PROBLEM DETAILS: Please format every line of the records below as a numbered list, leaving out the blank lines.

RECORD EXCERPTS:
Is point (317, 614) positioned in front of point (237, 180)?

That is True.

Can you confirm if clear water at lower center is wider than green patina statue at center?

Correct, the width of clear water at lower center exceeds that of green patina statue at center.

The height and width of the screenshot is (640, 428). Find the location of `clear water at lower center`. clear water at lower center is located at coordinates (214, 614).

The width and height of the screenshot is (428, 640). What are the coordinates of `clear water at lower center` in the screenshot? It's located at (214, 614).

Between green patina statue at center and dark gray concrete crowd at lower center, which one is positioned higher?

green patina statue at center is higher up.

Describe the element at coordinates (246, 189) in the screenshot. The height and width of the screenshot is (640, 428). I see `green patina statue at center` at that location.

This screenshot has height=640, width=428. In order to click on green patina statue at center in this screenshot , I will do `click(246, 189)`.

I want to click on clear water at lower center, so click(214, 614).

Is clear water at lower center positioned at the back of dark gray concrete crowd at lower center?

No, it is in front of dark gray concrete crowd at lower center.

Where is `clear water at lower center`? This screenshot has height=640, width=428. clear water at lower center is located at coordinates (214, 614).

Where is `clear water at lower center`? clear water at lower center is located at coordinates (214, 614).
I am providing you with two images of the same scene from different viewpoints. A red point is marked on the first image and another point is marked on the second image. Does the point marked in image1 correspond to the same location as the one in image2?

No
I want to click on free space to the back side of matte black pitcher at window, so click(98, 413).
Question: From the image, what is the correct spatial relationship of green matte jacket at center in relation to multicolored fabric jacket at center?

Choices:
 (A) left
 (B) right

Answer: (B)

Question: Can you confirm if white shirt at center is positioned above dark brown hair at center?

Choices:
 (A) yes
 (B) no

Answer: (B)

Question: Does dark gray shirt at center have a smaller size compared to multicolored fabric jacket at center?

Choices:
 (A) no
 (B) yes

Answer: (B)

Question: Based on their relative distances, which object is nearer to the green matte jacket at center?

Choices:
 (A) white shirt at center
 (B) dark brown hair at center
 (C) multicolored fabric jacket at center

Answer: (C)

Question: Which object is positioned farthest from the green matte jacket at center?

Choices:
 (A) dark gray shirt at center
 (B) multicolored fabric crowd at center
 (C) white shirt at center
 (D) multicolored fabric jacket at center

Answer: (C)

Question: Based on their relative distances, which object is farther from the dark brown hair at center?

SOLUTION TO THIS PROBLEM:
1. Is point (317, 614) positioned in front of point (237, 180)?
2. That is True.
3. Can you confirm if clear water at lower center is wider than green patina statue at center?
4. Correct, the width of clear water at lower center exceeds that of green patina statue at center.
5. The height and width of the screenshot is (640, 428). Find the location of `clear water at lower center`. clear water at lower center is located at coordinates (214, 614).
6. The width and height of the screenshot is (428, 640). What are the coordinates of `clear water at lower center` in the screenshot? It's located at (214, 614).
7. Between green patina statue at center and dark gray concrete crowd at lower center, which one is positioned higher?
8. green patina statue at center is higher up.
9. Describe the element at coordinates (246, 189) in the screenshot. The height and width of the screenshot is (640, 428). I see `green patina statue at center` at that location.
10. This screenshot has height=640, width=428. In order to click on green patina statue at center in this screenshot , I will do `click(246, 189)`.
11. I want to click on clear water at lower center, so click(214, 614).
12. Is clear water at lower center positioned at the back of dark gray concrete crowd at lower center?
13. No, it is in front of dark gray concrete crowd at lower center.
14. Where is `clear water at lower center`? This screenshot has height=640, width=428. clear water at lower center is located at coordinates (214, 614).
15. Where is `clear water at lower center`? clear water at lower center is located at coordinates (214, 614).
16. I am providing you with two images of the same scene from different viewpoints. A red point is marked on the first image and another point is marked on the second image. Does the point marked in image1 correspond to the same location as the one in image2?
17. No
18. I want to click on free space to the back side of matte black pitcher at window, so click(98, 413).
19. Question: From the image, what is the correct spatial relationship of green matte jacket at center in relation to multicolored fabric jacket at center?
20. Choices:
21.  (A) left
22.  (B) right
23. Answer: (B)
24. Question: Can you confirm if white shirt at center is positioned above dark brown hair at center?
25. Choices:
26.  (A) yes
27.  (B) no
28. Answer: (B)
29. Question: Does dark gray shirt at center have a smaller size compared to multicolored fabric jacket at center?
30. Choices:
31.  (A) no
32.  (B) yes
33. Answer: (B)
34. Question: Based on their relative distances, which object is nearer to the green matte jacket at center?
35. Choices:
36.  (A) white shirt at center
37.  (B) dark brown hair at center
38.  (C) multicolored fabric jacket at center
39. Answer: (C)
40. Question: Which object is positioned farthest from the green matte jacket at center?
41. Choices:
42.  (A) dark gray shirt at center
43.  (B) multicolored fabric crowd at center
44.  (C) white shirt at center
45.  (D) multicolored fabric jacket at center
46. Answer: (C)
47. Question: Based on their relative distances, which object is farther from the dark brown hair at center?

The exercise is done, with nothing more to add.